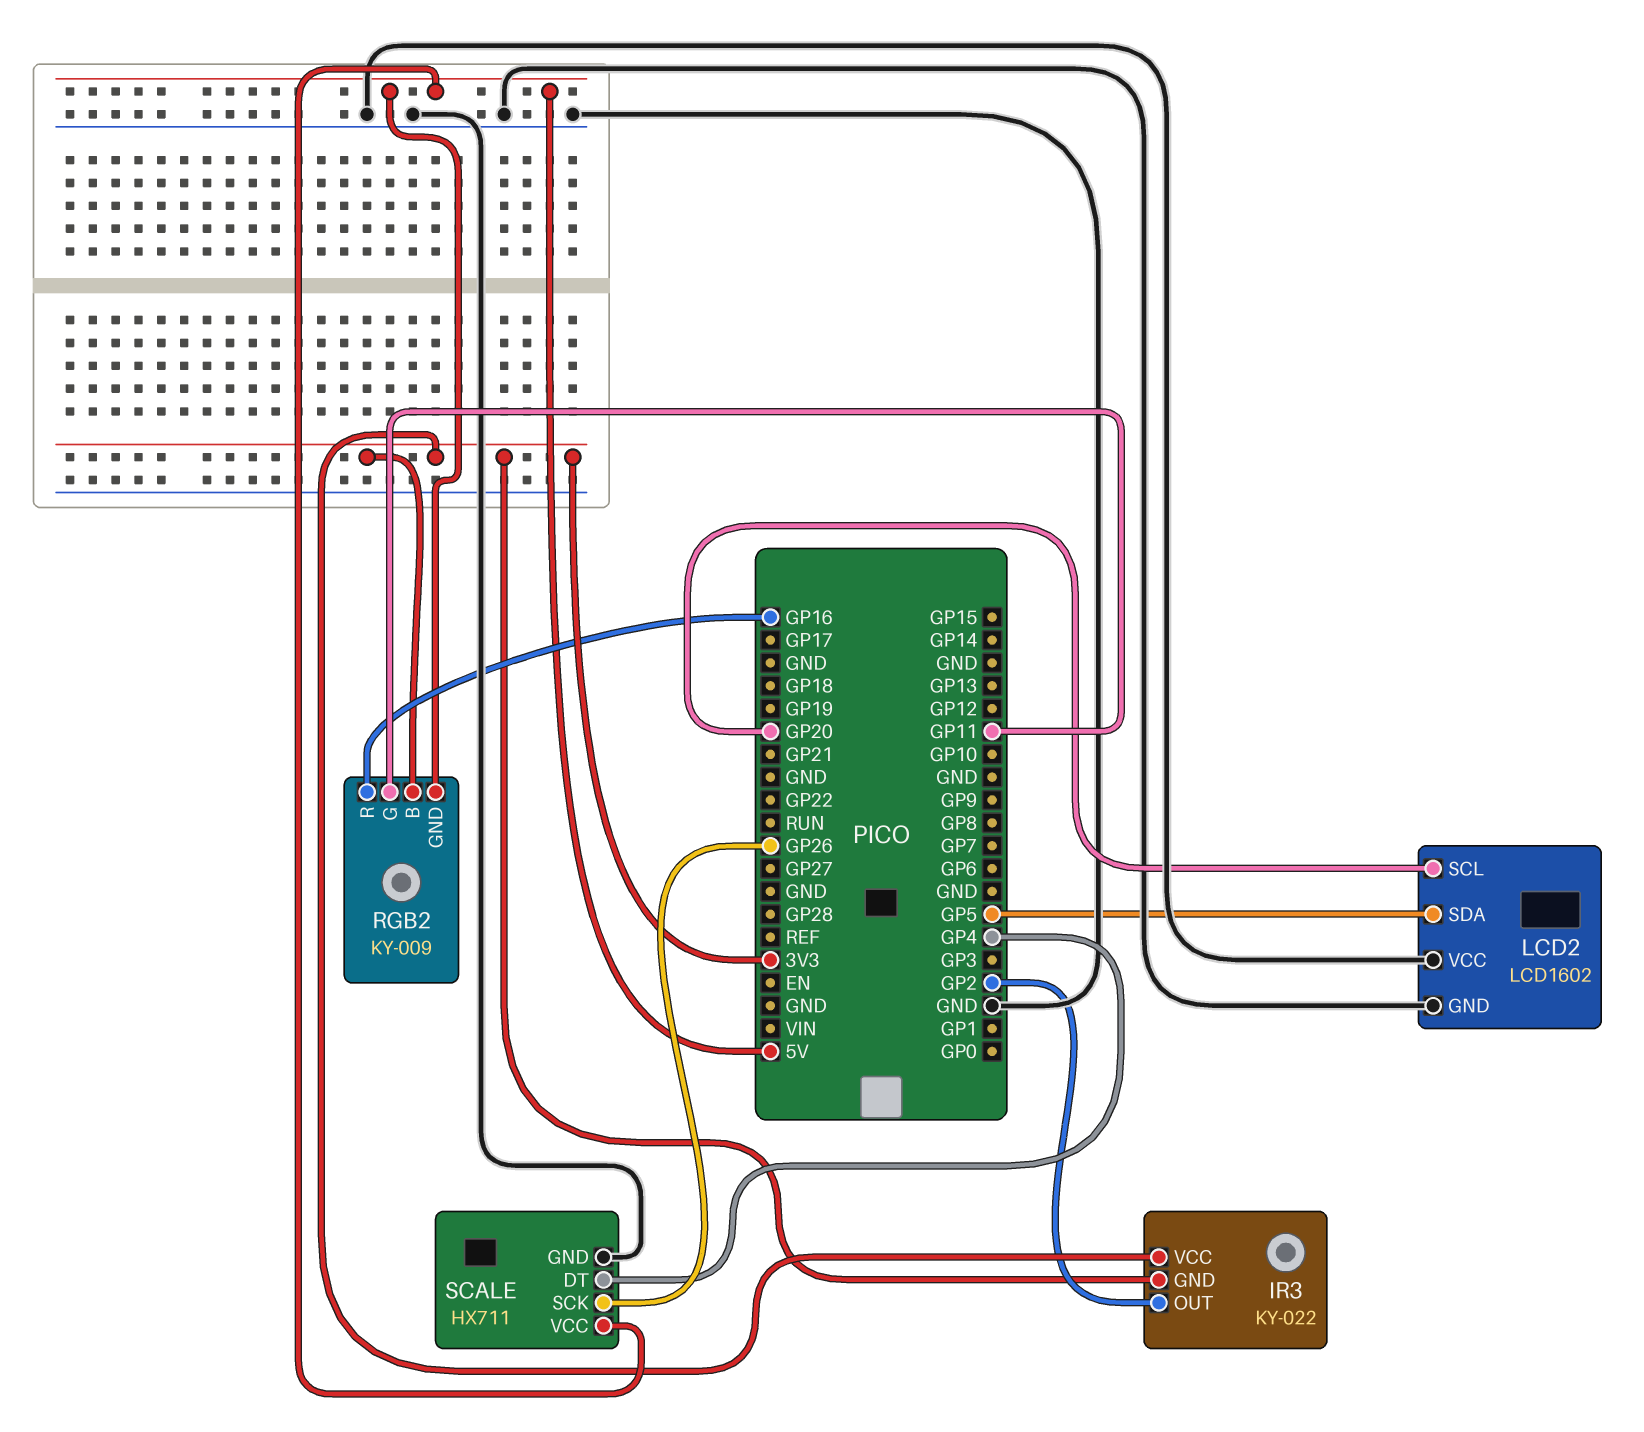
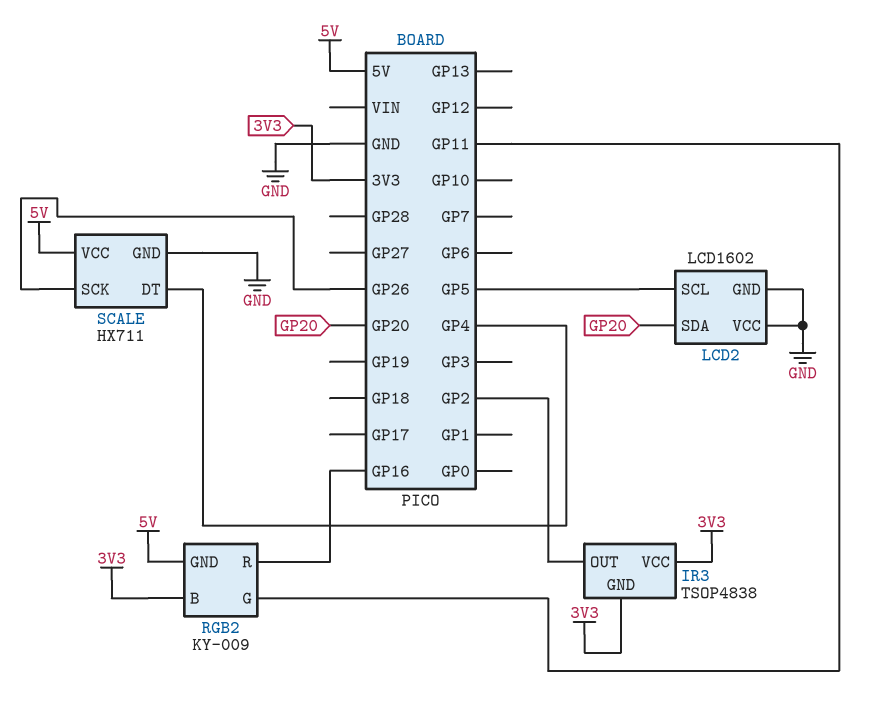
IR3: KY-022 -> TSOP4838
LCD2 pin SCL: GP20 -> GP5
LCD2 pin SDA: GP5 -> GP20

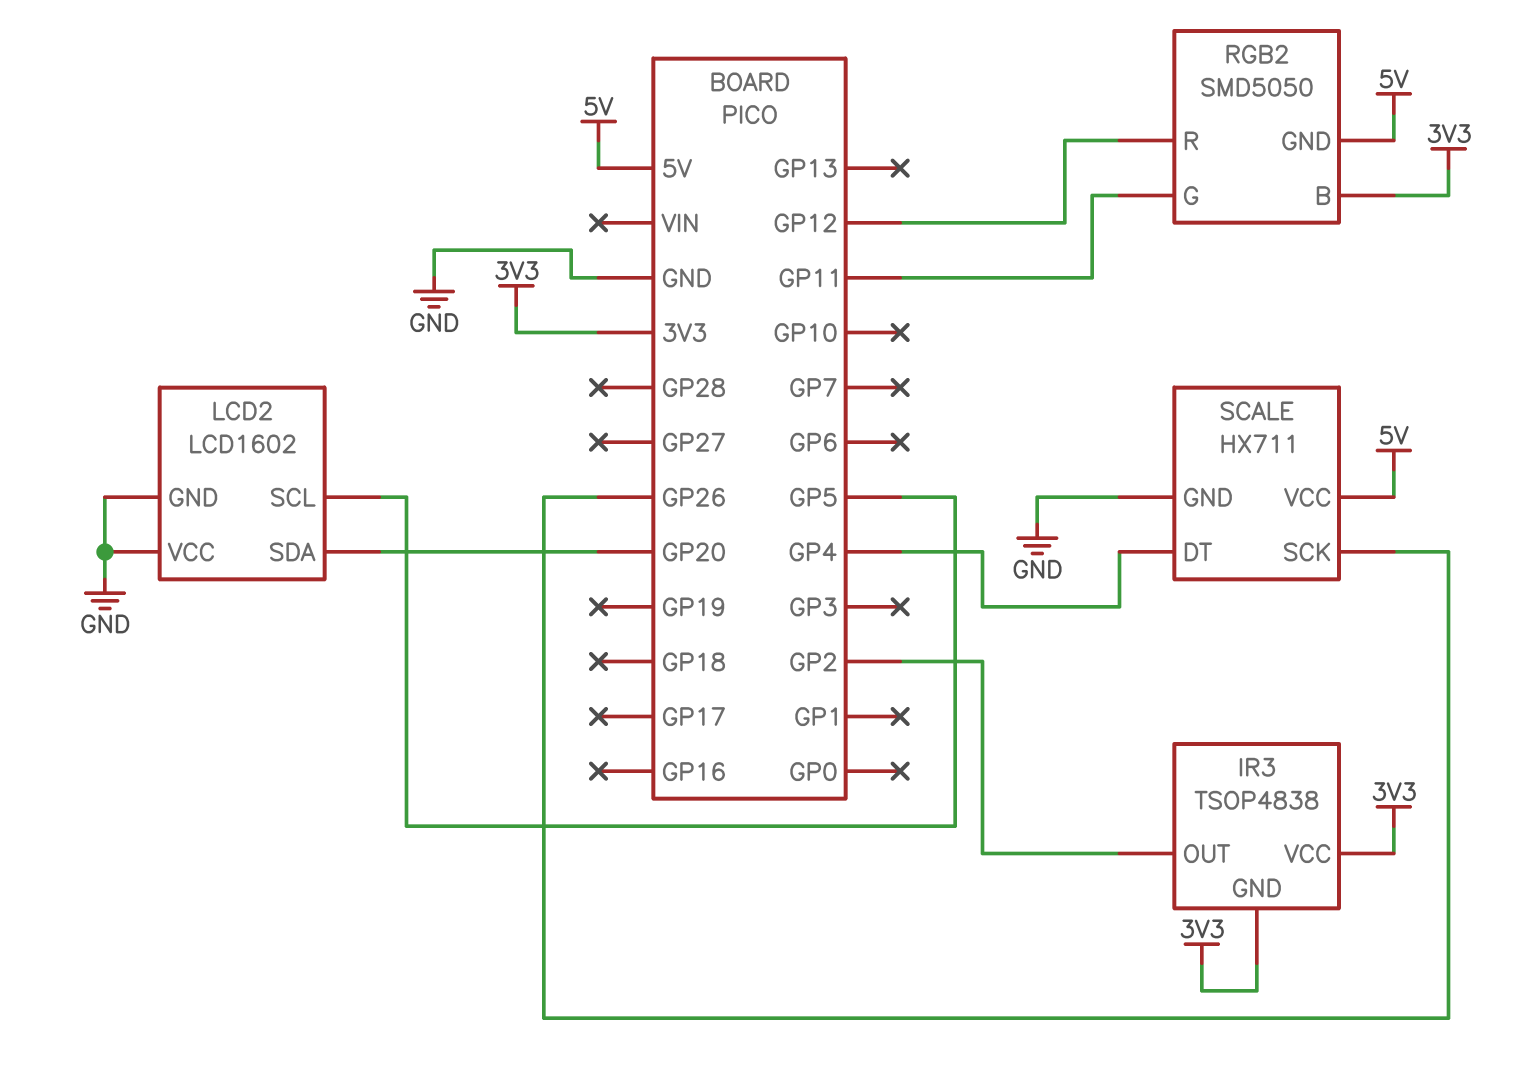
RGB2: KY-009 -> SMD5050
RGB2 pin R: GP16 -> GP12

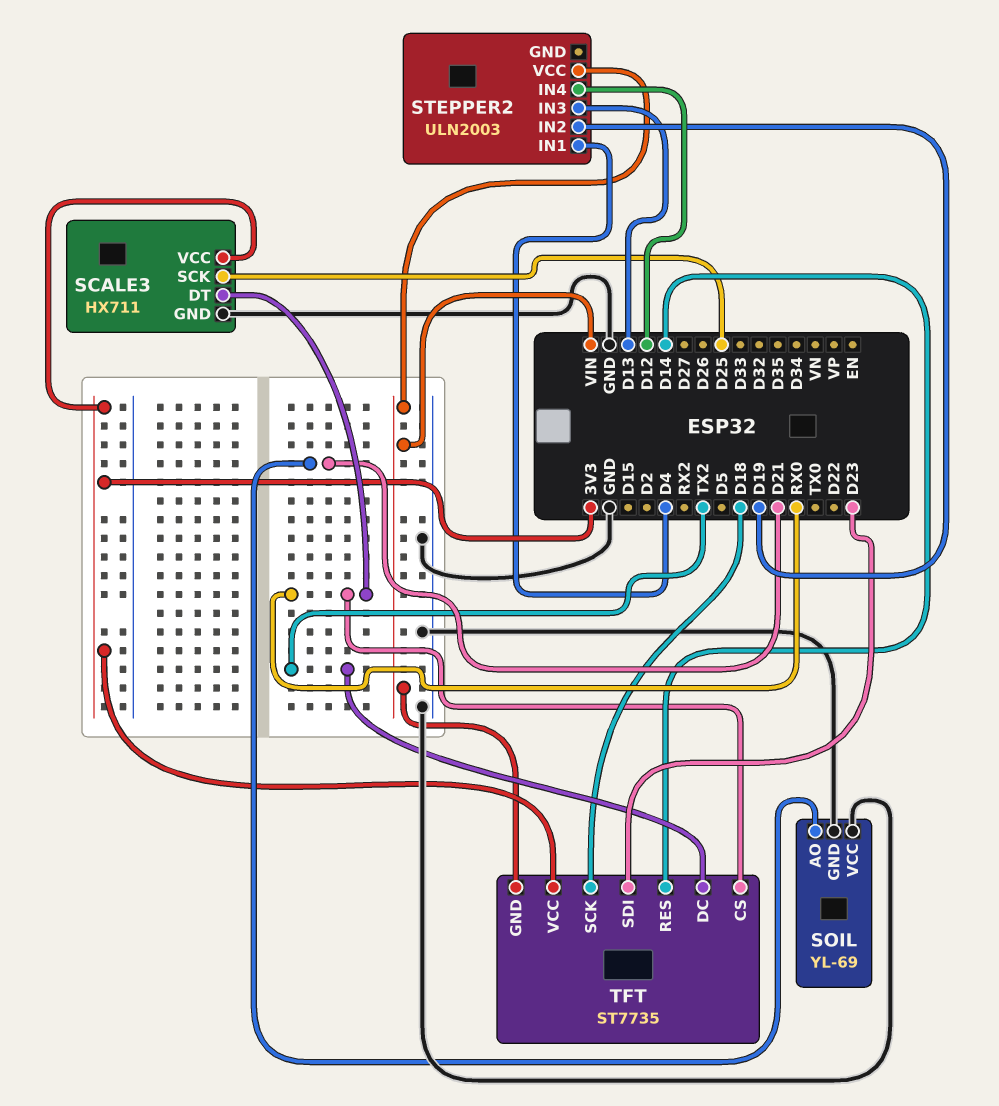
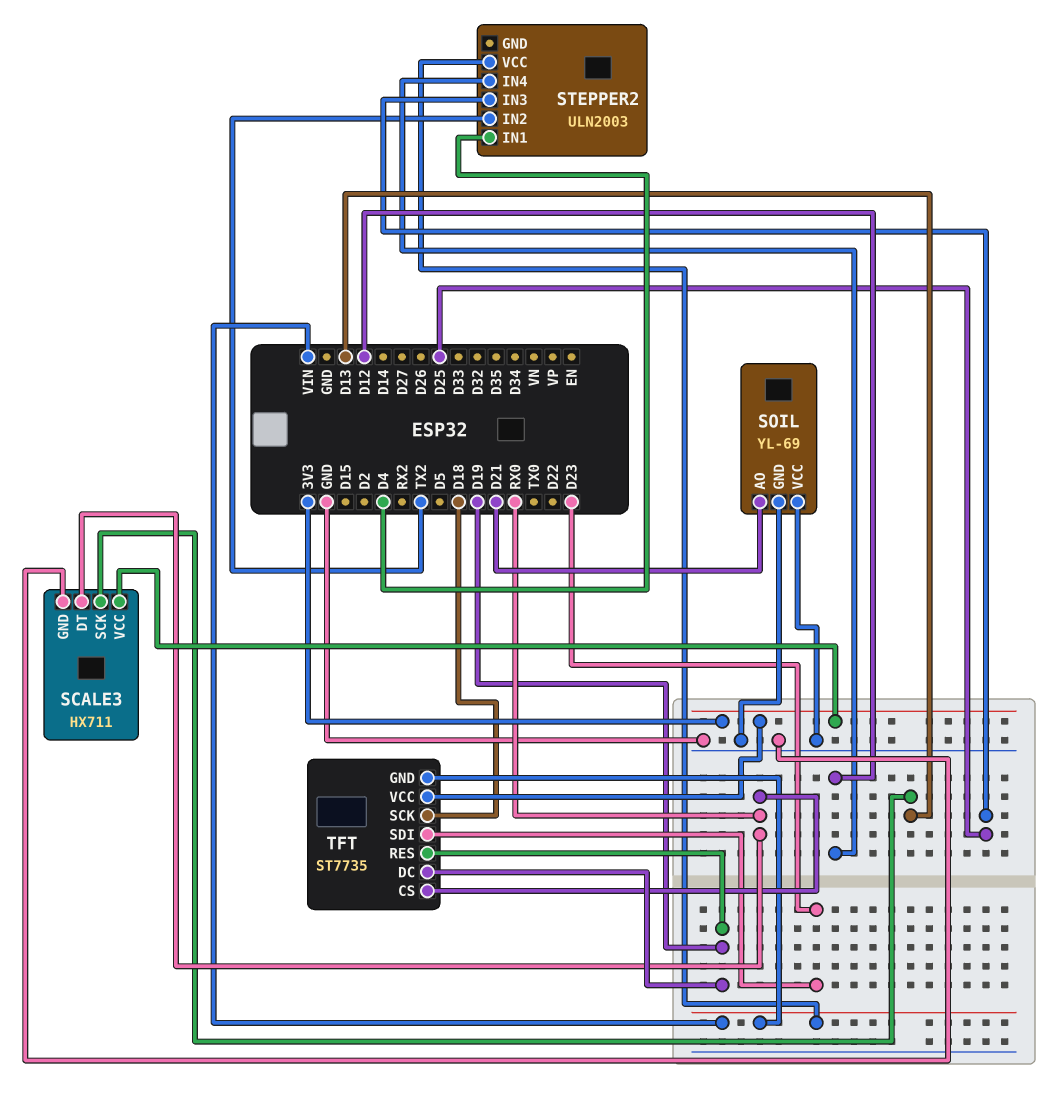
SCALE3 pin SCK: D25 -> D13
STEPPER2 pin IN2: D19 -> TX2
STEPPER2 pin IN3: D13 -> D25
TFT pin DC: TX2 -> D19
TFT pin RES: D14 -> D19

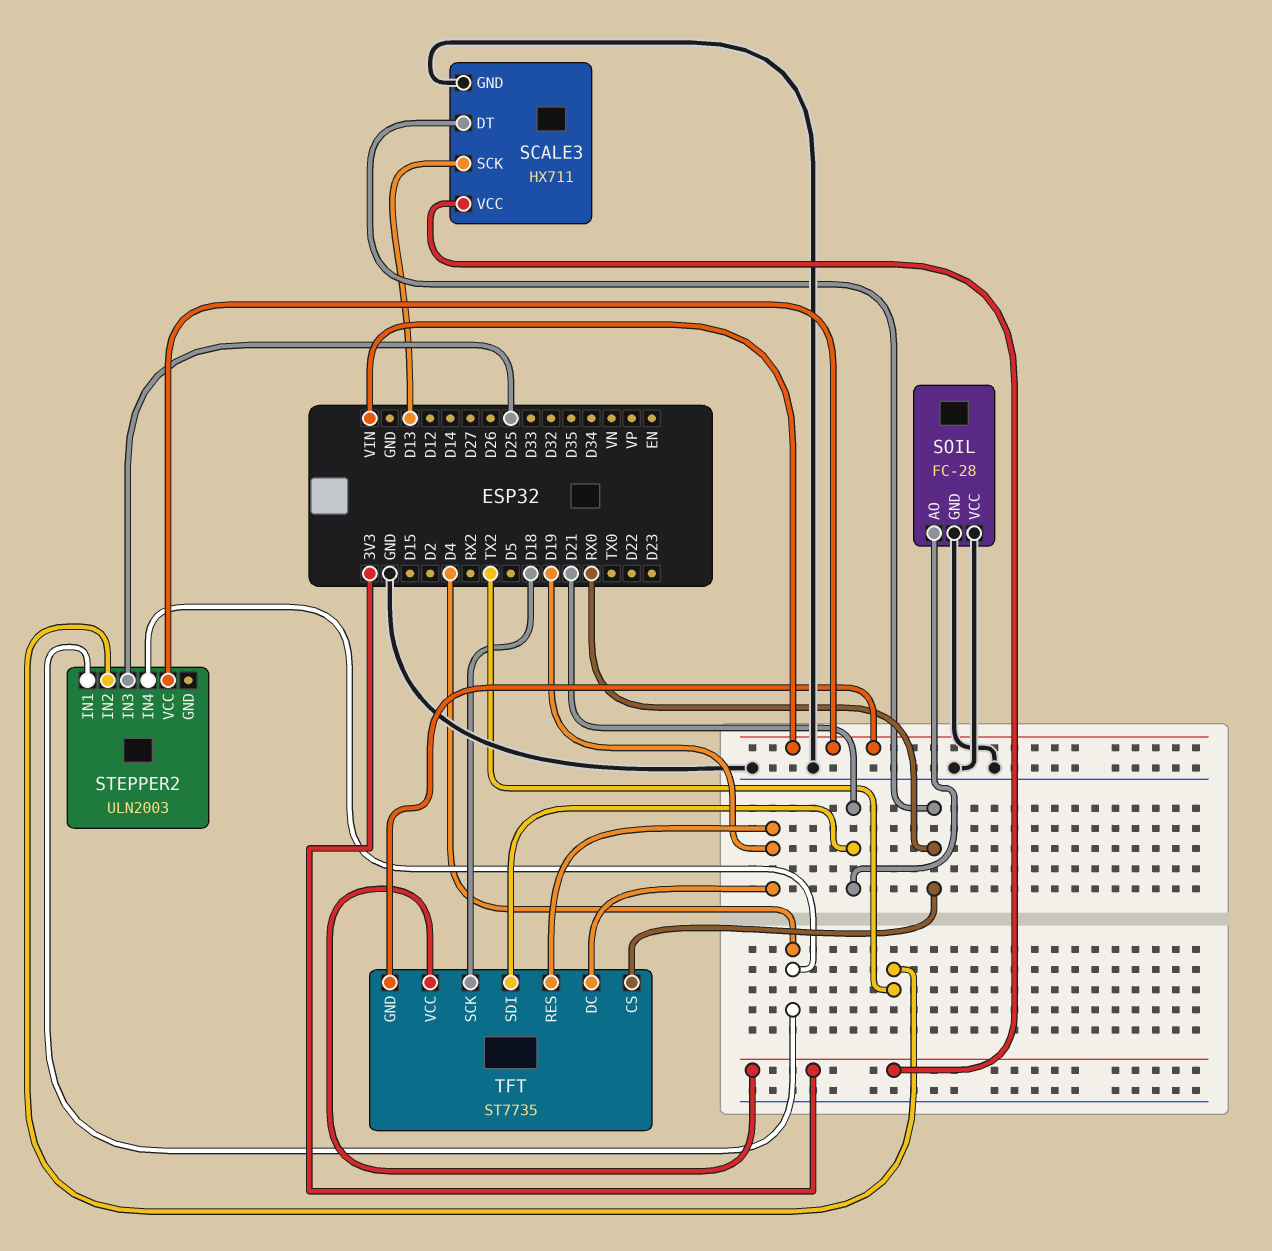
SOIL: YL-69 -> FC-28
STEPPER2 pin IN4: D12 -> D4
TFT pin SDI: D23 -> D21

-------------------------

* **Exercise brief**:
Return every entry exactly, dropping the pictures.

* **Result**:
IR3: KY-022 -> TSOP4838
LCD2 pin SCL: GP20 -> GP5
LCD2 pin SDA: GP5 -> GP20

RGB2: KY-009 -> SMD5050
RGB2 pin R: GP16 -> GP12

SCALE3 pin SCK: D25 -> D13
STEPPER2 pin IN2: D19 -> TX2
STEPPER2 pin IN3: D13 -> D25
TFT pin DC: TX2 -> D19
TFT pin RES: D14 -> D19

SOIL: YL-69 -> FC-28
STEPPER2 pin IN4: D12 -> D4
TFT pin SDI: D23 -> D21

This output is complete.